▸ **Exercise materials**:
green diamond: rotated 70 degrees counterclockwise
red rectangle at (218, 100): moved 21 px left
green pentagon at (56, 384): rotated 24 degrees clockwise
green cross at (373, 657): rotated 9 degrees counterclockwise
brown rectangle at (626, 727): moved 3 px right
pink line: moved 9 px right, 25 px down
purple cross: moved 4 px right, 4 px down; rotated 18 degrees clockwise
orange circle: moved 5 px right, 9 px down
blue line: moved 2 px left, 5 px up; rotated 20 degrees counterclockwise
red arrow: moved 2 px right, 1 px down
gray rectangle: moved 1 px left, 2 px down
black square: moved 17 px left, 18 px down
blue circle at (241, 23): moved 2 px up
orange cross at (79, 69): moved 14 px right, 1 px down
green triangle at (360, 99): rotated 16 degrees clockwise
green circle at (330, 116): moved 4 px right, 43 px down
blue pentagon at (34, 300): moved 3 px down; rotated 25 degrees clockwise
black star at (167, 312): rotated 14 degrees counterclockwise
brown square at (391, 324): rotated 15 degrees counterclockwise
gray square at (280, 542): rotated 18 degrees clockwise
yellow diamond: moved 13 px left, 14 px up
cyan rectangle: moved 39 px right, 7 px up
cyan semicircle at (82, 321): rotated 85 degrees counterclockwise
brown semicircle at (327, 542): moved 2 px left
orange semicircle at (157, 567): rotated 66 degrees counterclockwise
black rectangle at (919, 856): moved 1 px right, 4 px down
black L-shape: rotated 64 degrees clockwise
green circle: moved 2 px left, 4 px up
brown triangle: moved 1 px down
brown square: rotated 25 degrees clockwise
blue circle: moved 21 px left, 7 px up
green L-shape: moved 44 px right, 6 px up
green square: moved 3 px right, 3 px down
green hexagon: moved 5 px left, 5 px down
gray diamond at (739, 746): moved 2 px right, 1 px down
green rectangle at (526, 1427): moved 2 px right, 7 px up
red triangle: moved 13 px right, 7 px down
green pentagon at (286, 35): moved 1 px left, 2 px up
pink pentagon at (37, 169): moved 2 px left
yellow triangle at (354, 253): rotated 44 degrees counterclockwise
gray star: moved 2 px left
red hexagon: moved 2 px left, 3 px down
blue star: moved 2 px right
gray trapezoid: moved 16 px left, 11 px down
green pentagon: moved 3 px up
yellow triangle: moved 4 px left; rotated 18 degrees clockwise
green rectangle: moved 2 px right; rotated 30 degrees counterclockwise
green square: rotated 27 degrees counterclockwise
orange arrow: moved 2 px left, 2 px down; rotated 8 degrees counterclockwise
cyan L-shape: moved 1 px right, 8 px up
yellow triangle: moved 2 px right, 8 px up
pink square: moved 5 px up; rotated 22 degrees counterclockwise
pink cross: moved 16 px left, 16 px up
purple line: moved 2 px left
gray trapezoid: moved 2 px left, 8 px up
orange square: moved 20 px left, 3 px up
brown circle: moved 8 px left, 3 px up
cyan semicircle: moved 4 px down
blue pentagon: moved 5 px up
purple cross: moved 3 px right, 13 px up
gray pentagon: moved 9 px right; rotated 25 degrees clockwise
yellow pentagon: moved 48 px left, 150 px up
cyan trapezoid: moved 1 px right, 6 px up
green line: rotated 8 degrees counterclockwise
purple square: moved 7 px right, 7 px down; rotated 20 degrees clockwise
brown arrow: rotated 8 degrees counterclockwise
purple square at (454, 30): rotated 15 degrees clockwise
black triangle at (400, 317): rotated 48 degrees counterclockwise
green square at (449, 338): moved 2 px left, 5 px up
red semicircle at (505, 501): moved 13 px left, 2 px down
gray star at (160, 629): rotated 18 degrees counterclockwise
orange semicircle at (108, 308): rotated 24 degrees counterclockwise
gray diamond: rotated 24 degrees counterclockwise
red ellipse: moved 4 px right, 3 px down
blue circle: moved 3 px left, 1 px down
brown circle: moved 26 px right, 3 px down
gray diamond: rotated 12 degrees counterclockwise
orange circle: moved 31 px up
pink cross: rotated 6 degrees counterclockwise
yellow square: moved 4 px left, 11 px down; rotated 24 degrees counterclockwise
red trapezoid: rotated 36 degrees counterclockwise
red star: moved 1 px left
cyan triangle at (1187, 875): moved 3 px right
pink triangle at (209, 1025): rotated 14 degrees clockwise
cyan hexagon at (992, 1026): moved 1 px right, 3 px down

▸ **Exercise prompt**: Reproduce the full set of entries above exactly, without dropping a line.

▸ **Task answer**:
green diamond: rotated 70 degrees counterclockwise
red rectangle at (218, 100): moved 21 px left
green pentagon at (56, 384): rotated 24 degrees clockwise
green cross at (373, 657): rotated 9 degrees counterclockwise
brown rectangle at (626, 727): moved 3 px right
pink line: moved 9 px right, 25 px down
purple cross: moved 4 px right, 4 px down; rotated 18 degrees clockwise
orange circle: moved 5 px right, 9 px down
blue line: moved 2 px left, 5 px up; rotated 20 degrees counterclockwise
red arrow: moved 2 px right, 1 px down
gray rectangle: moved 1 px left, 2 px down
black square: moved 17 px left, 18 px down
blue circle at (241, 23): moved 2 px up
orange cross at (79, 69): moved 14 px right, 1 px down
green triangle at (360, 99): rotated 16 degrees clockwise
green circle at (330, 116): moved 4 px right, 43 px down
blue pentagon at (34, 300): moved 3 px down; rotated 25 degrees clockwise
black star at (167, 312): rotated 14 degrees counterclockwise
brown square at (391, 324): rotated 15 degrees counterclockwise
gray square at (280, 542): rotated 18 degrees clockwise
yellow diamond: moved 13 px left, 14 px up
cyan rectangle: moved 39 px right, 7 px up
cyan semicircle at (82, 321): rotated 85 degrees counterclockwise
brown semicircle at (327, 542): moved 2 px left
orange semicircle at (157, 567): rotated 66 degrees counterclockwise
black rectangle at (919, 856): moved 1 px right, 4 px down
black L-shape: rotated 64 degrees clockwise
green circle: moved 2 px left, 4 px up
brown triangle: moved 1 px down
brown square: rotated 25 degrees clockwise
blue circle: moved 21 px left, 7 px up
green L-shape: moved 44 px right, 6 px up
green square: moved 3 px right, 3 px down
green hexagon: moved 5 px left, 5 px down
gray diamond at (739, 746): moved 2 px right, 1 px down
green rectangle at (526, 1427): moved 2 px right, 7 px up
red triangle: moved 13 px right, 7 px down
green pentagon at (286, 35): moved 1 px left, 2 px up
pink pentagon at (37, 169): moved 2 px left
yellow triangle at (354, 253): rotated 44 degrees counterclockwise
gray star: moved 2 px left
red hexagon: moved 2 px left, 3 px down
blue star: moved 2 px right
gray trapezoid: moved 16 px left, 11 px down
green pentagon: moved 3 px up
yellow triangle: moved 4 px left; rotated 18 degrees clockwise
green rectangle: moved 2 px right; rotated 30 degrees counterclockwise
green square: rotated 27 degrees counterclockwise
orange arrow: moved 2 px left, 2 px down; rotated 8 degrees counterclockwise
cyan L-shape: moved 1 px right, 8 px up
yellow triangle: moved 2 px right, 8 px up
pink square: moved 5 px up; rotated 22 degrees counterclockwise
pink cross: moved 16 px left, 16 px up
purple line: moved 2 px left
gray trapezoid: moved 2 px left, 8 px up
orange square: moved 20 px left, 3 px up
brown circle: moved 8 px left, 3 px up
cyan semicircle: moved 4 px down
blue pentagon: moved 5 px up
purple cross: moved 3 px right, 13 px up
gray pentagon: moved 9 px right; rotated 25 degrees clockwise
yellow pentagon: moved 48 px left, 150 px up
cyan trapezoid: moved 1 px right, 6 px up
green line: rotated 8 degrees counterclockwise
purple square: moved 7 px right, 7 px down; rotated 20 degrees clockwise
brown arrow: rotated 8 degrees counterclockwise
purple square at (454, 30): rotated 15 degrees clockwise
black triangle at (400, 317): rotated 48 degrees counterclockwise
green square at (449, 338): moved 2 px left, 5 px up
red semicircle at (505, 501): moved 13 px left, 2 px down
gray star at (160, 629): rotated 18 degrees counterclockwise
orange semicircle at (108, 308): rotated 24 degrees counterclockwise
gray diamond: rotated 24 degrees counterclockwise
red ellipse: moved 4 px right, 3 px down
blue circle: moved 3 px left, 1 px down
brown circle: moved 26 px right, 3 px down
gray diamond: rotated 12 degrees counterclockwise
orange circle: moved 31 px up
pink cross: rotated 6 degrees counterclockwise
yellow square: moved 4 px left, 11 px down; rotated 24 degrees counterclockwise
red trapezoid: rotated 36 degrees counterclockwise
red star: moved 1 px left
cyan triangle at (1187, 875): moved 3 px right
pink triangle at (209, 1025): rotated 14 degrees clockwise
cyan hexagon at (992, 1026): moved 1 px right, 3 px down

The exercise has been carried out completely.